(Object state change records)
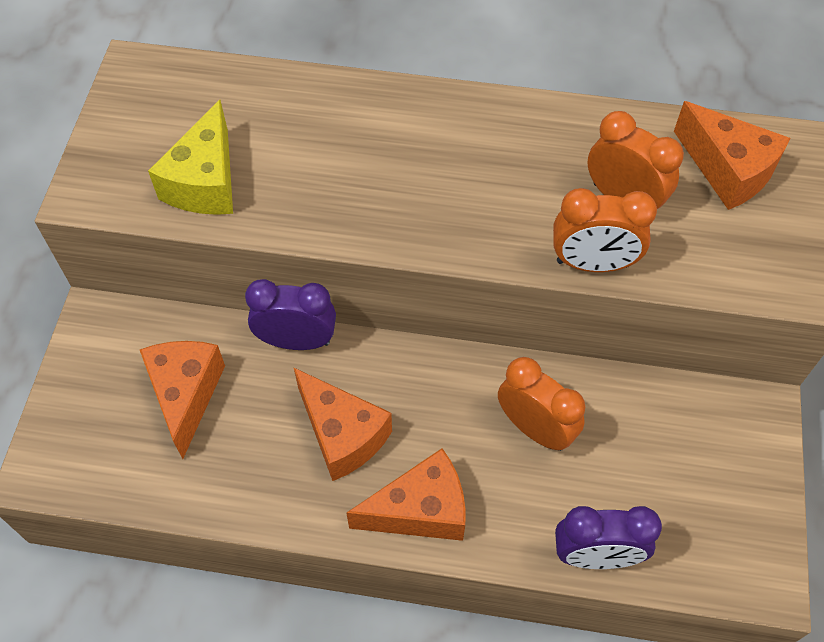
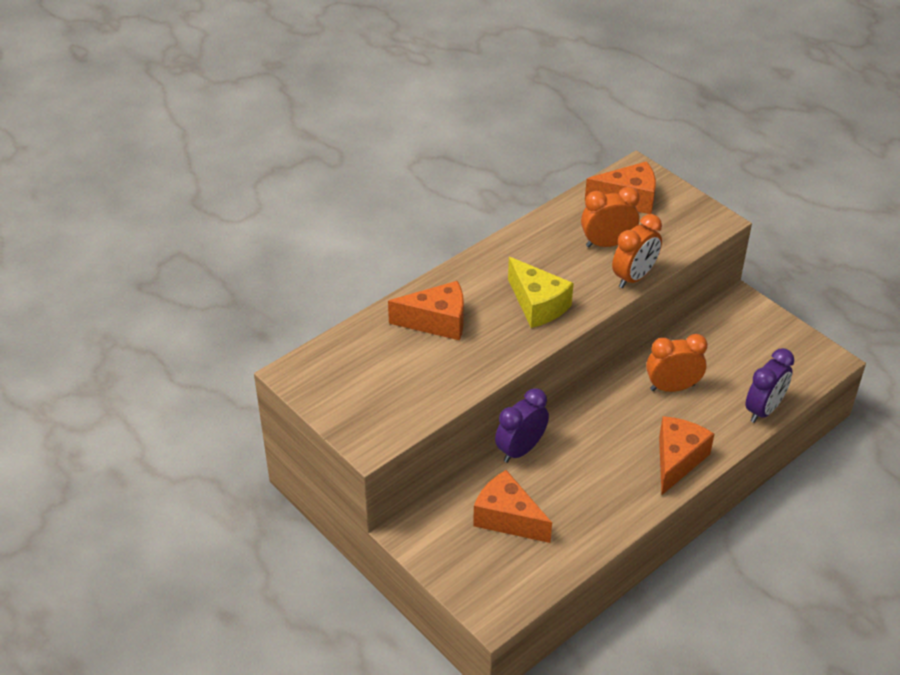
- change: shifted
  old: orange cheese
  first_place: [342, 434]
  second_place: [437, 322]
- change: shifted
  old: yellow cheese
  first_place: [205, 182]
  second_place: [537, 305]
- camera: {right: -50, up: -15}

## Action item
The data above must be given back verbatim, minus its images.

## Solution below
- change: shifted
  old: orange cheese
  first_place: [342, 434]
  second_place: [437, 322]
- change: shifted
  old: yellow cheese
  first_place: [205, 182]
  second_place: [537, 305]
- camera: {right: -50, up: -15}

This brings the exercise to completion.